» Before-and-after object lists

Start of Block

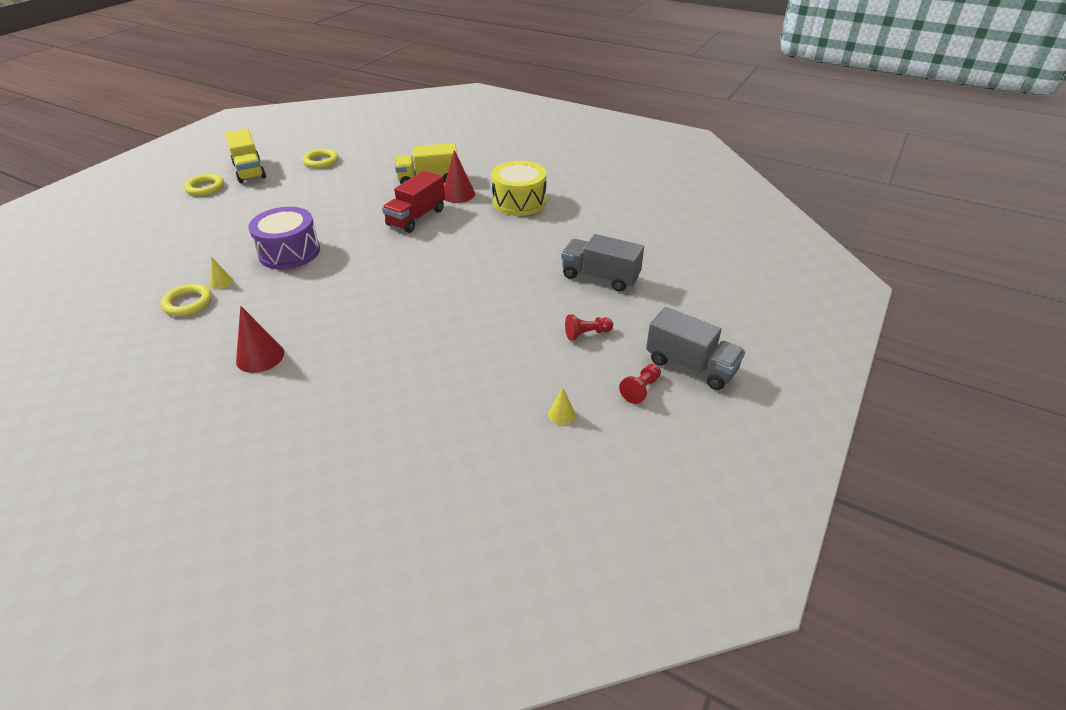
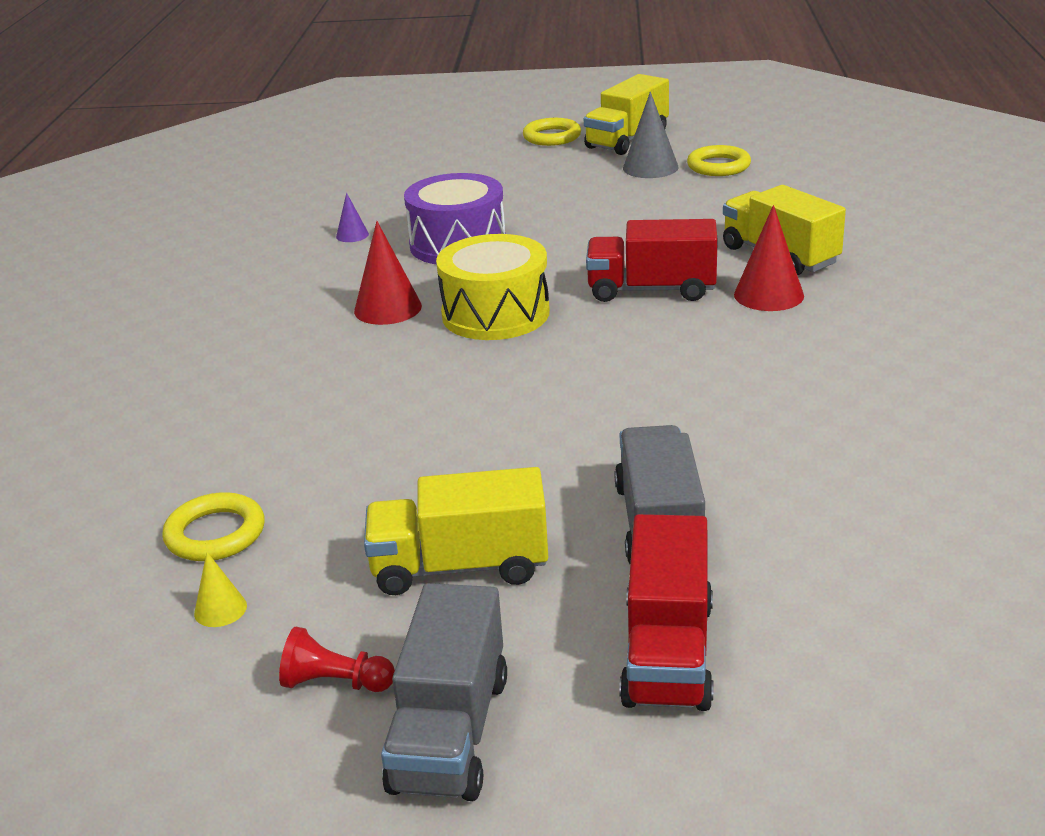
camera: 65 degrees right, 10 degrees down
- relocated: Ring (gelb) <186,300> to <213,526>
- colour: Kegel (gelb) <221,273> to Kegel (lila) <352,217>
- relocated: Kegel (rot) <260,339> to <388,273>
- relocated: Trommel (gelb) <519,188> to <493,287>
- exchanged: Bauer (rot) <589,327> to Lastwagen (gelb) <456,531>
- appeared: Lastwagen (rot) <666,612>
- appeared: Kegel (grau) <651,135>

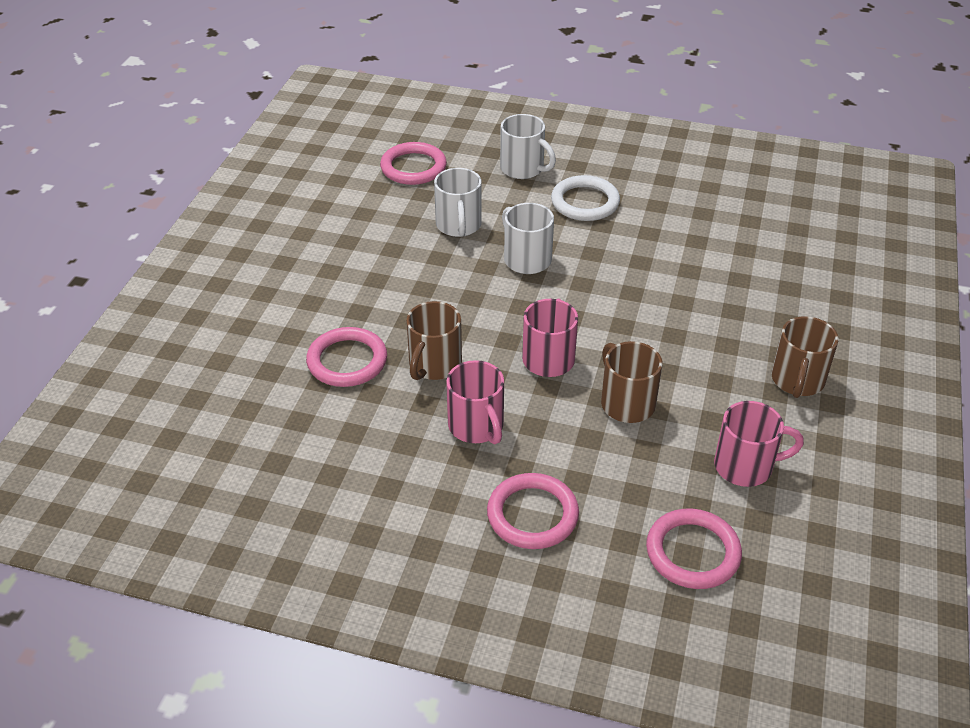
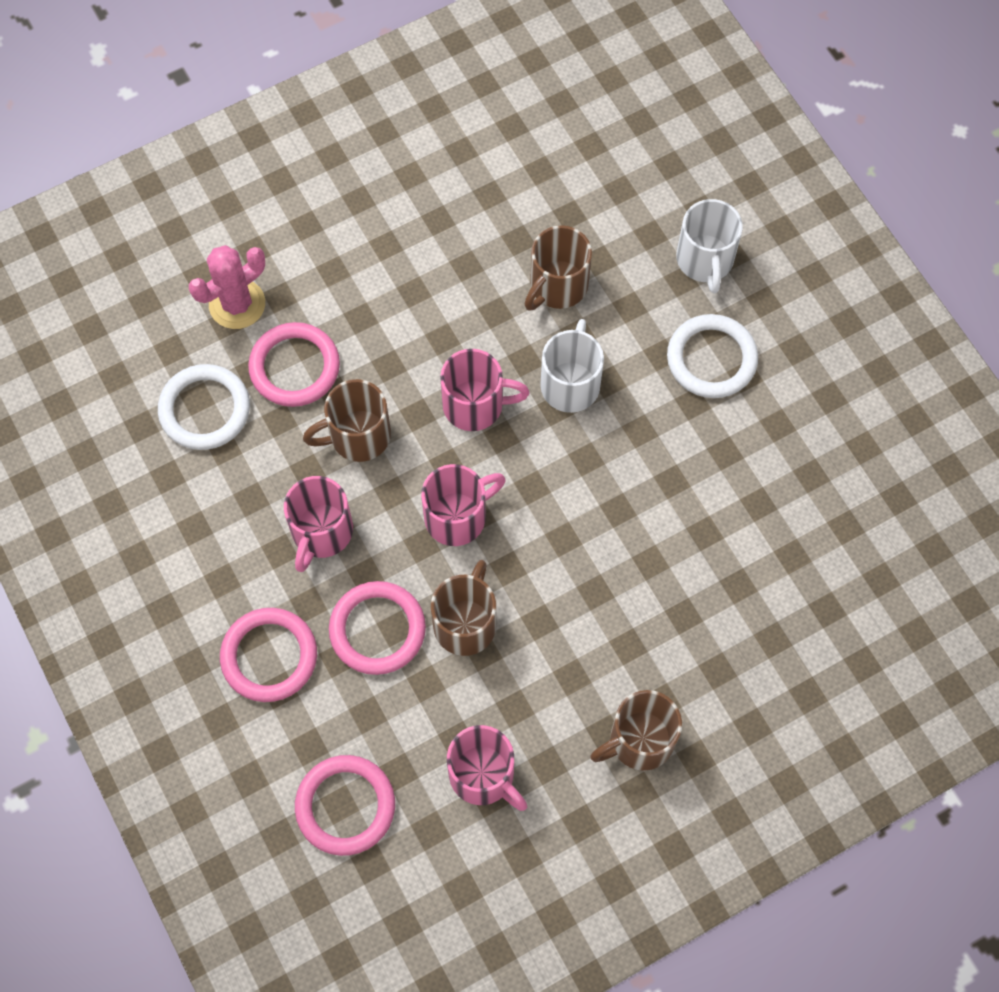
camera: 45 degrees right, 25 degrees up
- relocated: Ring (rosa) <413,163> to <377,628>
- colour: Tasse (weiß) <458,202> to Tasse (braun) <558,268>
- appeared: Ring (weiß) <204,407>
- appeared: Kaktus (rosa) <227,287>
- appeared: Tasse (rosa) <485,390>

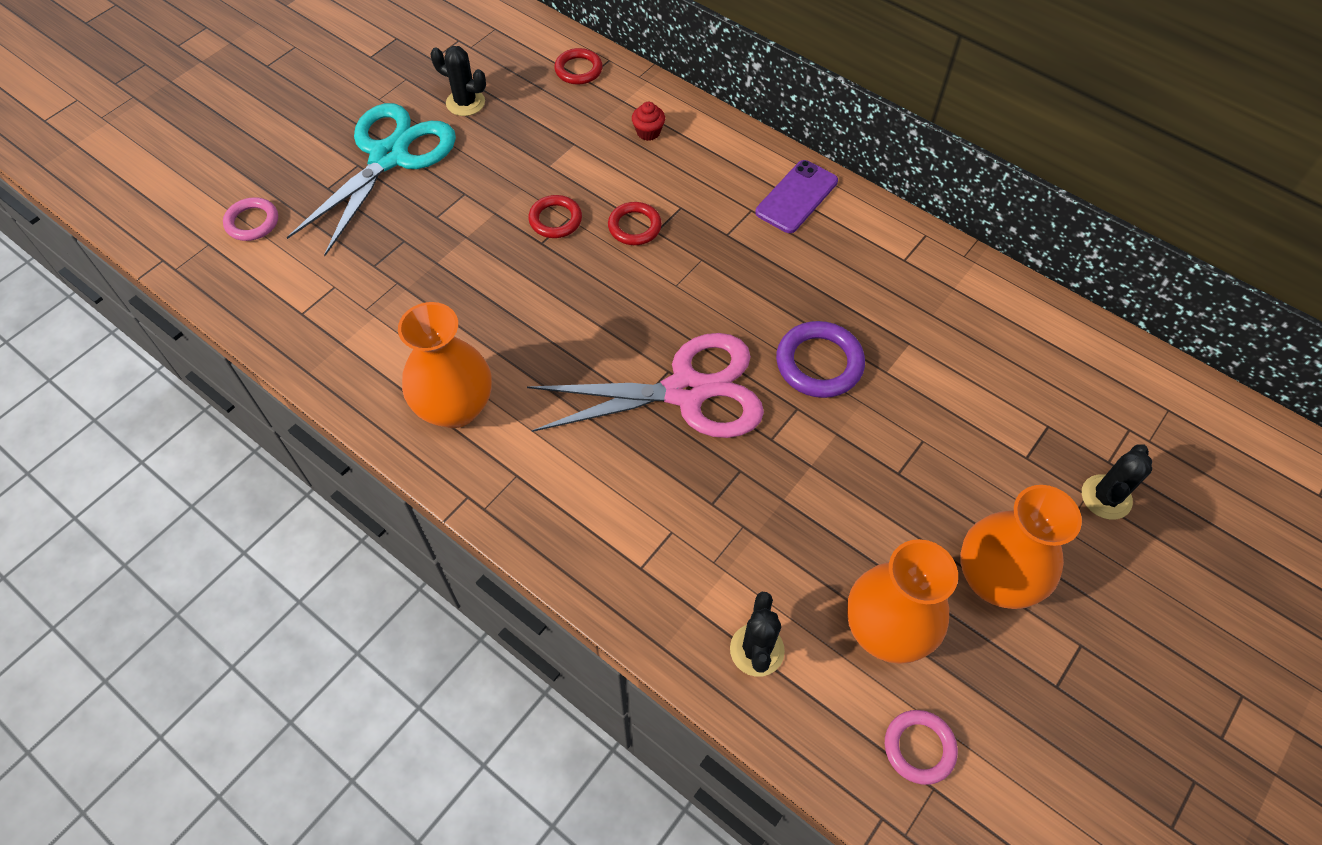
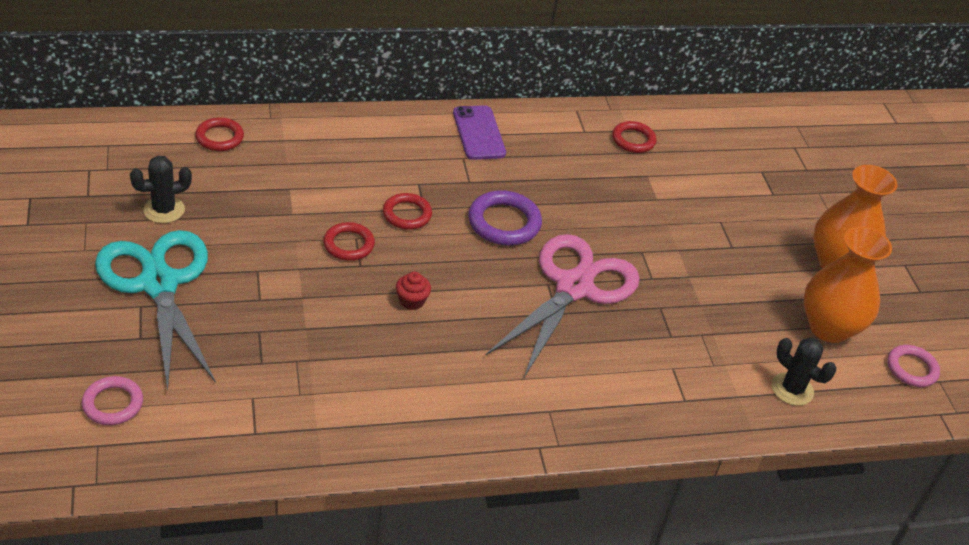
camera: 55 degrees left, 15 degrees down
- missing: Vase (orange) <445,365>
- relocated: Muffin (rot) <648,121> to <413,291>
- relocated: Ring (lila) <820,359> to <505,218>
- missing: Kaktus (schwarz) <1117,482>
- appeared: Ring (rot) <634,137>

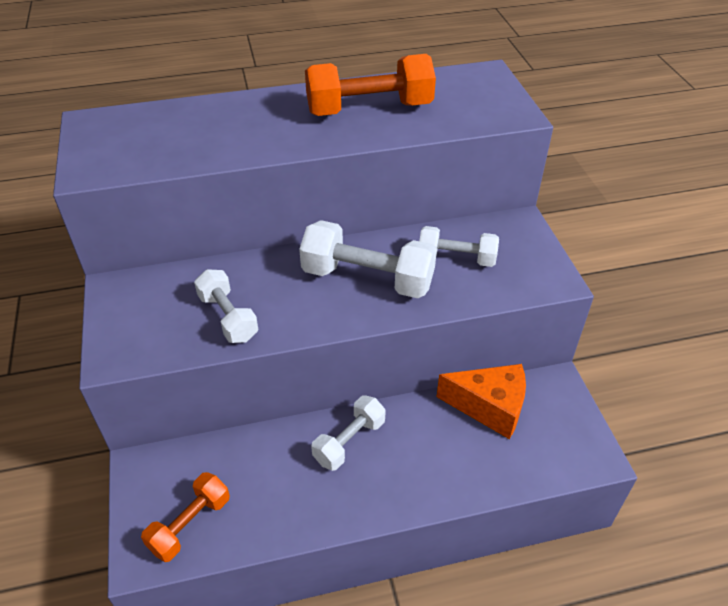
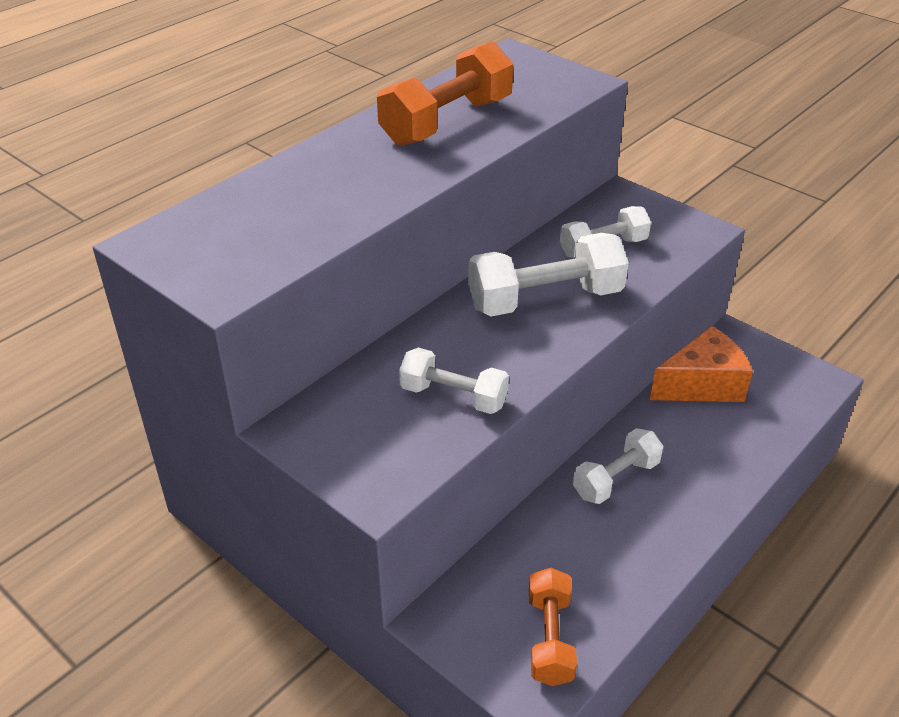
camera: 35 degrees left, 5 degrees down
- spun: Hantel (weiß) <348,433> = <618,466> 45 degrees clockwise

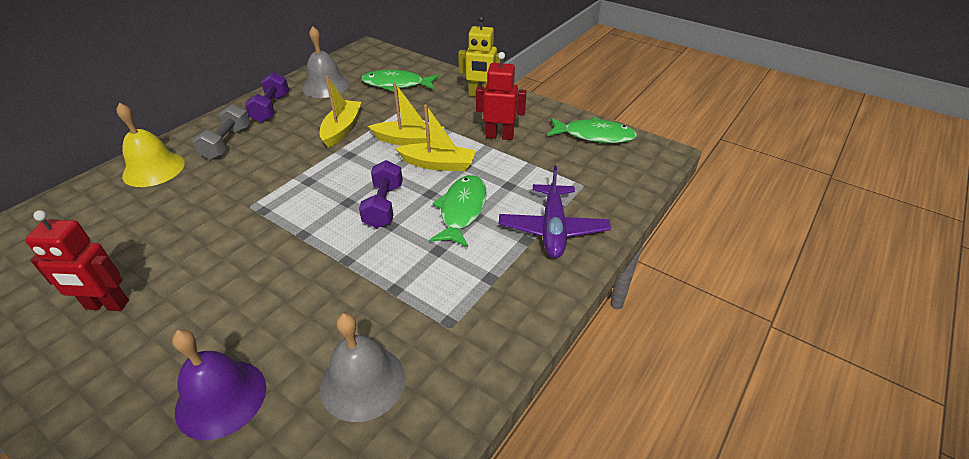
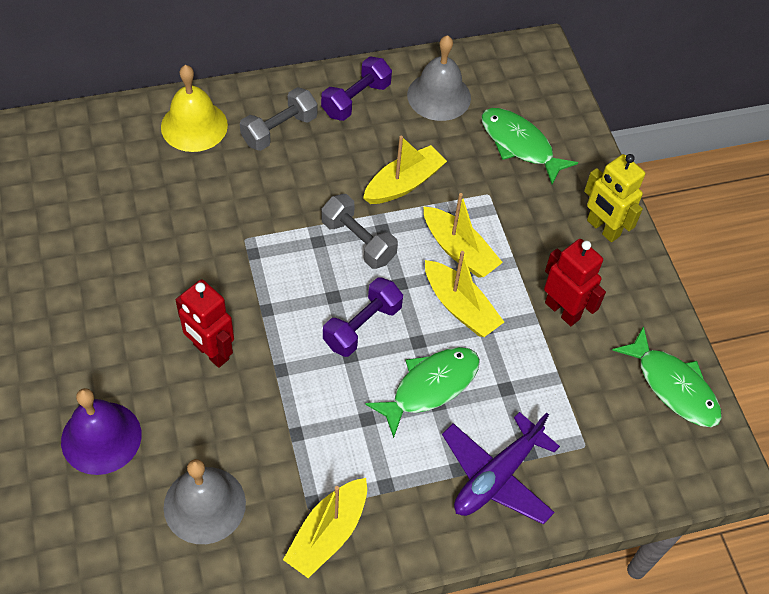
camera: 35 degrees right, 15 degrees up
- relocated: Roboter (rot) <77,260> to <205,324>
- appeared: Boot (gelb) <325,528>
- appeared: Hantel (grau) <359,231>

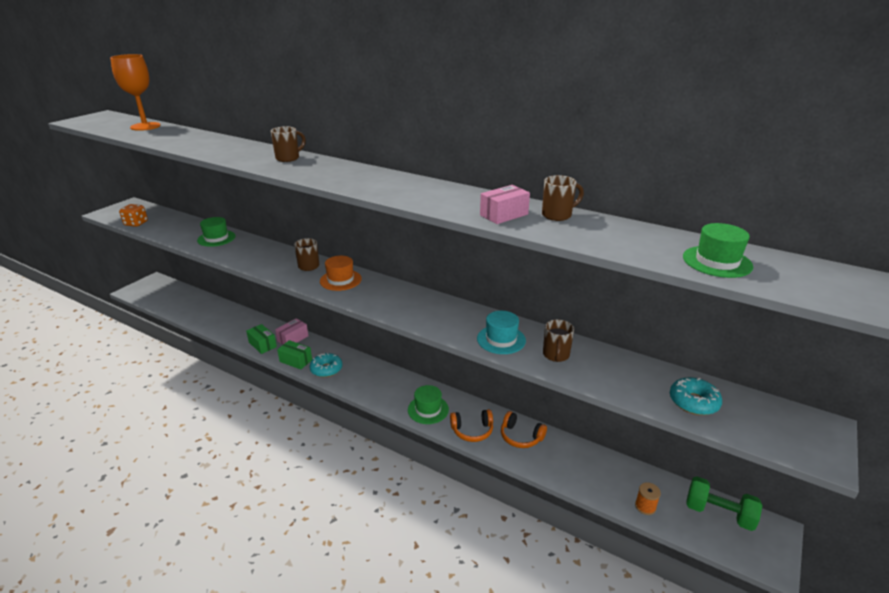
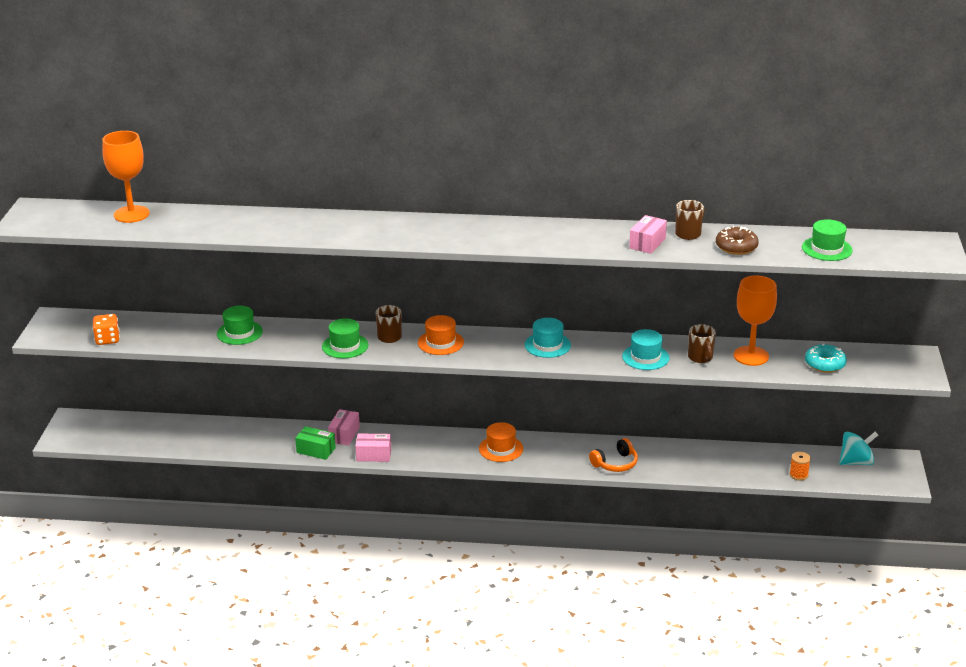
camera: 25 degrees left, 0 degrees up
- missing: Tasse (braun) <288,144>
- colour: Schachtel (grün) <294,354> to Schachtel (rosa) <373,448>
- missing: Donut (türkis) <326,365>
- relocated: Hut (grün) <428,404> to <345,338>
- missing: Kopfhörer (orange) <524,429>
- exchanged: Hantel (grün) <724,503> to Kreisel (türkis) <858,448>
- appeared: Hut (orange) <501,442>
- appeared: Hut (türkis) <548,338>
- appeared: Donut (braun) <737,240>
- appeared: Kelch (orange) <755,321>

End of Block

» Exercise details
Please give an exact copy of the entries above, from the line with "- relocated: Trommel" down to the line with "- appeared: Lastwagen (rot) <666,612>", inclusive, and nothing else.

» Result of this exercise
- relocated: Trommel (gelb) <519,188> to <493,287>
- exchanged: Bauer (rot) <589,327> to Lastwagen (gelb) <456,531>
- appeared: Lastwagen (rot) <666,612>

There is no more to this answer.